> _Problem to work on_:
Take from the entries below the stretch from the line with "turquoise stacking toy: 6 -> 5" through the line with "grey toothbrush: 9 -> 8", and return it exactly, leaving the pictures out.

[Before-and-after object lists]
--- --- ---
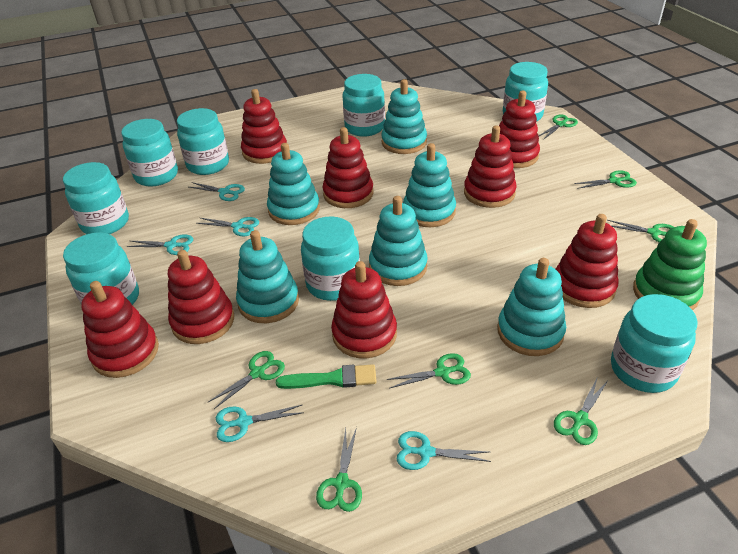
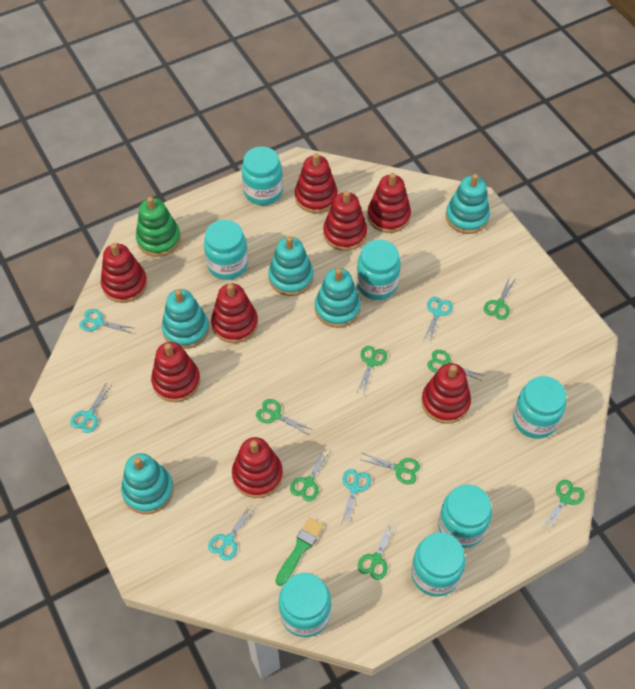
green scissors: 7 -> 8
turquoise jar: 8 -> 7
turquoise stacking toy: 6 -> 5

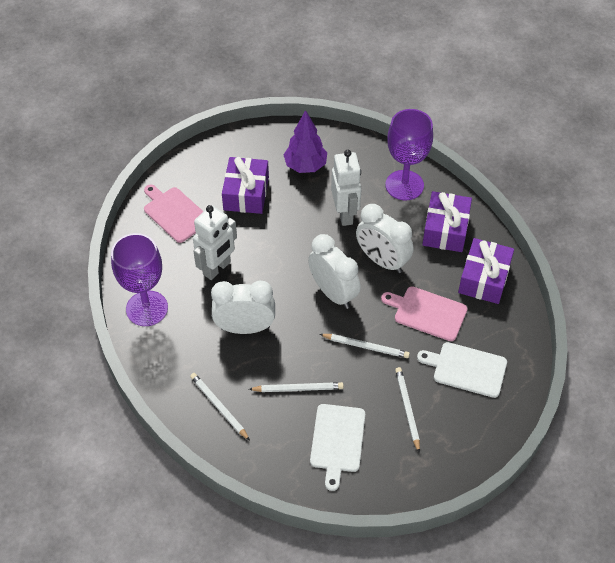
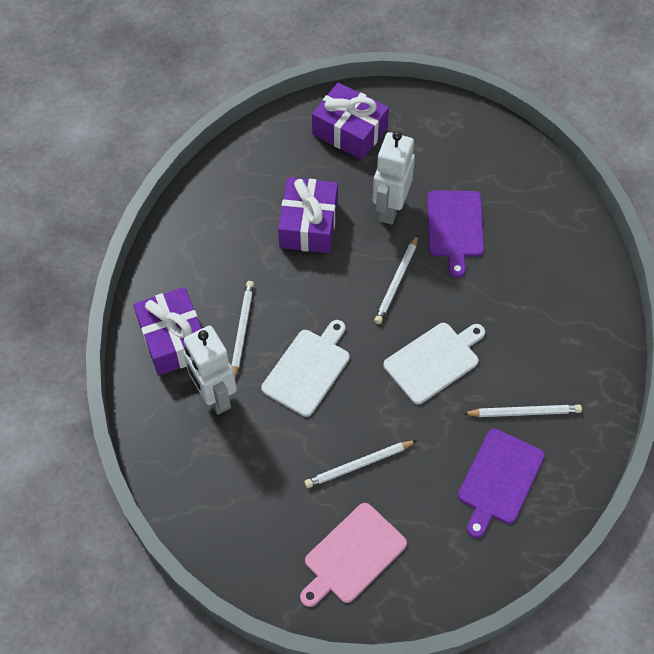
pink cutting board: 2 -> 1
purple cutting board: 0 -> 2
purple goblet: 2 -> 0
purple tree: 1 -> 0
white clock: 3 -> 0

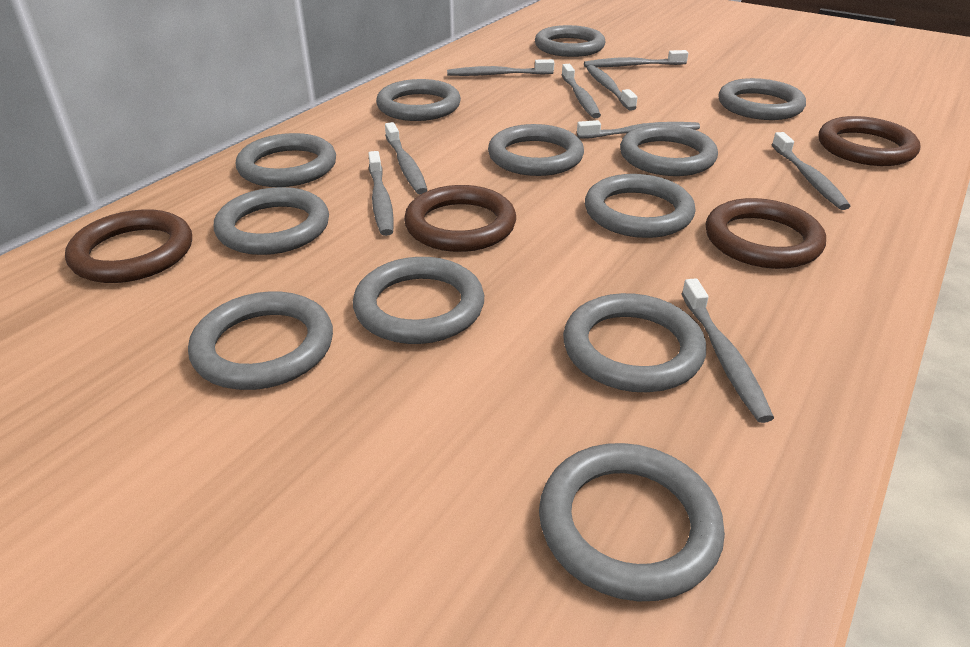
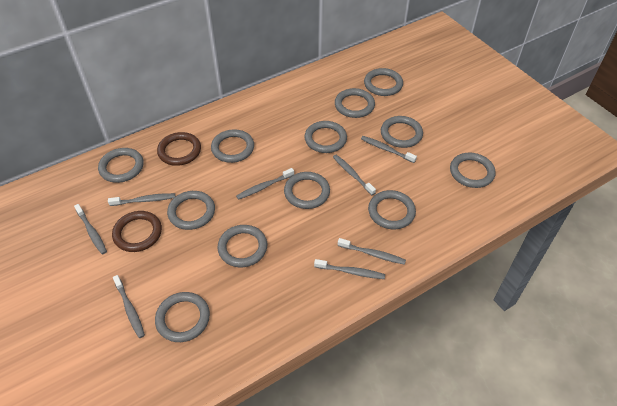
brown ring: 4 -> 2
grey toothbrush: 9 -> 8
--- --- ---
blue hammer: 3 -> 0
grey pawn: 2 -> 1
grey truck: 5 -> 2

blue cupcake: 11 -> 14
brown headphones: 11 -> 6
--- --- ---
> _Solution for this task_:
turquoise stacking toy: 6 -> 5

pink cutting board: 2 -> 1
purple cutting board: 0 -> 2
purple goblet: 2 -> 0
purple tree: 1 -> 0
white clock: 3 -> 0

brown ring: 4 -> 2
grey toothbrush: 9 -> 8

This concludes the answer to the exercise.